Your task: Can you copy out the lines below word for word, changing nothing?

### Data for analysis ###

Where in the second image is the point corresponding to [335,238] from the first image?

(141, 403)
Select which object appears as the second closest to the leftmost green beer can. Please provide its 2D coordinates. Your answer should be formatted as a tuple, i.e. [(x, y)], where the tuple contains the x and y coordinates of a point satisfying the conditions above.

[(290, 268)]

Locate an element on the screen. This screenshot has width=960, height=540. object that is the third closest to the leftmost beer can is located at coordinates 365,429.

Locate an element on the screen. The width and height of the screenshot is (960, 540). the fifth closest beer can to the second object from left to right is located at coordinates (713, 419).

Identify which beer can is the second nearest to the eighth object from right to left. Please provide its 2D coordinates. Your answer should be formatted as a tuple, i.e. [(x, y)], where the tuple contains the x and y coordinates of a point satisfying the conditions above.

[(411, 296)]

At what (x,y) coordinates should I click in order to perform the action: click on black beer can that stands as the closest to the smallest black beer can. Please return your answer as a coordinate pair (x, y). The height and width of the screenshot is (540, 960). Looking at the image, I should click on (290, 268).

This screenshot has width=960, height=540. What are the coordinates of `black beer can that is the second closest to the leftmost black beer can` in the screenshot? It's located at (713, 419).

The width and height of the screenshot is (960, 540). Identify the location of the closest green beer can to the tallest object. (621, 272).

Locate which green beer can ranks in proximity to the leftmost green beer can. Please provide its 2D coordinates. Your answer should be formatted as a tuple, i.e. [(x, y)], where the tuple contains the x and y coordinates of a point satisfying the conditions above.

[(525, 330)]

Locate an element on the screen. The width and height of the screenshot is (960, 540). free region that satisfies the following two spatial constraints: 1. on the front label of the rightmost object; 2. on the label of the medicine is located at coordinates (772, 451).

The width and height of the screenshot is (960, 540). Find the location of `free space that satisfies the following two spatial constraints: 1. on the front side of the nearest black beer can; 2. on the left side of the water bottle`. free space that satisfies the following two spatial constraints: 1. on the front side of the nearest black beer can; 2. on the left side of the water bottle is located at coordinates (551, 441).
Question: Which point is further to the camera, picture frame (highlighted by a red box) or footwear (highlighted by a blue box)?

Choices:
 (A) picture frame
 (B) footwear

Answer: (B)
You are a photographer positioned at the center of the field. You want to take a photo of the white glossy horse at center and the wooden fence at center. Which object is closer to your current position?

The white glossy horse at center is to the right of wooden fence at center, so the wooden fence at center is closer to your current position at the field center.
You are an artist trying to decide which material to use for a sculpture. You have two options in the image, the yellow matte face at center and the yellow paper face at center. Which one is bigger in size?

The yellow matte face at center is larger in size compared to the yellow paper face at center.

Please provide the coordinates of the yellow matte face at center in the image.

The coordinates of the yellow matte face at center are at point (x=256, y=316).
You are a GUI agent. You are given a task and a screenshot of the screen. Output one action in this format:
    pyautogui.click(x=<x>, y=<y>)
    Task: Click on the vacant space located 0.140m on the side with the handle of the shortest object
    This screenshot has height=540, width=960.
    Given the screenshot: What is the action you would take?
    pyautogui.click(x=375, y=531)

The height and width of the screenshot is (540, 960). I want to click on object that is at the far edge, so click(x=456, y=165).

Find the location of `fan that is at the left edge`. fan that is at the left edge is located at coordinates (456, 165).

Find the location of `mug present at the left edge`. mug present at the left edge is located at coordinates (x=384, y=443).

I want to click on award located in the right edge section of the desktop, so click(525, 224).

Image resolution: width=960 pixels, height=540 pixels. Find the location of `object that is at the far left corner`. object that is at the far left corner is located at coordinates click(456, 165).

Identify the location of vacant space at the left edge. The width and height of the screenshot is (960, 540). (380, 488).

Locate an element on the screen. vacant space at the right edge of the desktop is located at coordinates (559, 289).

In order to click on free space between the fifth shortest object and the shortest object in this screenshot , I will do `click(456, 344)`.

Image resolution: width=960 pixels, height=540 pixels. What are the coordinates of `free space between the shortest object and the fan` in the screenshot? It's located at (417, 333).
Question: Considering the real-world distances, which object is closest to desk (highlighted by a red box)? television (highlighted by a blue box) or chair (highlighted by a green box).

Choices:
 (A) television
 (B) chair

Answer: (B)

###

Solution:
Where in the second image is the point corresponding to [335,238] from the first image?

(141, 403)
Select which object appears as the second closest to the leftmost green beer can. Please provide its 2D coordinates. Your answer should be formatted as a tuple, i.e. [(x, y)], where the tuple contains the x and y coordinates of a point satisfying the conditions above.

[(290, 268)]

Locate an element on the screen. This screenshot has width=960, height=540. object that is the third closest to the leftmost beer can is located at coordinates 365,429.

Locate an element on the screen. The width and height of the screenshot is (960, 540). the fifth closest beer can to the second object from left to right is located at coordinates (713, 419).

Identify which beer can is the second nearest to the eighth object from right to left. Please provide its 2D coordinates. Your answer should be formatted as a tuple, i.e. [(x, y)], where the tuple contains the x and y coordinates of a point satisfying the conditions above.

[(411, 296)]

At what (x,y) coordinates should I click in order to perform the action: click on black beer can that stands as the closest to the smallest black beer can. Please return your answer as a coordinate pair (x, y). The height and width of the screenshot is (540, 960). Looking at the image, I should click on (290, 268).

This screenshot has width=960, height=540. What are the coordinates of `black beer can that is the second closest to the leftmost black beer can` in the screenshot? It's located at (713, 419).

The width and height of the screenshot is (960, 540). Identify the location of the closest green beer can to the tallest object. (621, 272).

Locate which green beer can ranks in proximity to the leftmost green beer can. Please provide its 2D coordinates. Your answer should be formatted as a tuple, i.e. [(x, y)], where the tuple contains the x and y coordinates of a point satisfying the conditions above.

[(525, 330)]

Locate an element on the screen. The width and height of the screenshot is (960, 540). free region that satisfies the following two spatial constraints: 1. on the front label of the rightmost object; 2. on the label of the medicine is located at coordinates (772, 451).

The width and height of the screenshot is (960, 540). Find the location of `free space that satisfies the following two spatial constraints: 1. on the front side of the nearest black beer can; 2. on the left side of the water bottle`. free space that satisfies the following two spatial constraints: 1. on the front side of the nearest black beer can; 2. on the left side of the water bottle is located at coordinates (551, 441).
Question: Which point is further to the camera, picture frame (highlighted by a red box) or footwear (highlighted by a blue box)?

Choices:
 (A) picture frame
 (B) footwear

Answer: (B)
You are a photographer positioned at the center of the field. You want to take a photo of the white glossy horse at center and the wooden fence at center. Which object is closer to your current position?

The white glossy horse at center is to the right of wooden fence at center, so the wooden fence at center is closer to your current position at the field center.
You are an artist trying to decide which material to use for a sculpture. You have two options in the image, the yellow matte face at center and the yellow paper face at center. Which one is bigger in size?

The yellow matte face at center is larger in size compared to the yellow paper face at center.

Please provide the coordinates of the yellow matte face at center in the image.

The coordinates of the yellow matte face at center are at point (x=256, y=316).
You are a GUI agent. You are given a task and a screenshot of the screen. Output one action in this format:
    pyautogui.click(x=<x>, y=<y>)
    Task: Click on the vacant space located 0.140m on the side with the handle of the shortest object
    This screenshot has height=540, width=960.
    Given the screenshot: What is the action you would take?
    pyautogui.click(x=375, y=531)

The height and width of the screenshot is (540, 960). I want to click on object that is at the far edge, so click(x=456, y=165).

Find the location of `fan that is at the left edge`. fan that is at the left edge is located at coordinates (456, 165).

Find the location of `mug present at the left edge`. mug present at the left edge is located at coordinates (x=384, y=443).

I want to click on award located in the right edge section of the desktop, so click(525, 224).

Image resolution: width=960 pixels, height=540 pixels. Find the location of `object that is at the far left corner`. object that is at the far left corner is located at coordinates click(456, 165).

Identify the location of vacant space at the left edge. The width and height of the screenshot is (960, 540). (380, 488).

Locate an element on the screen. vacant space at the right edge of the desktop is located at coordinates (559, 289).

In order to click on free space between the fifth shortest object and the shortest object in this screenshot , I will do `click(456, 344)`.

Image resolution: width=960 pixels, height=540 pixels. What are the coordinates of `free space between the shortest object and the fan` in the screenshot? It's located at (417, 333).
Question: Considering the real-world distances, which object is closest to desk (highlighted by a red box)? television (highlighted by a blue box) or chair (highlighted by a green box).

Choices:
 (A) television
 (B) chair

Answer: (B)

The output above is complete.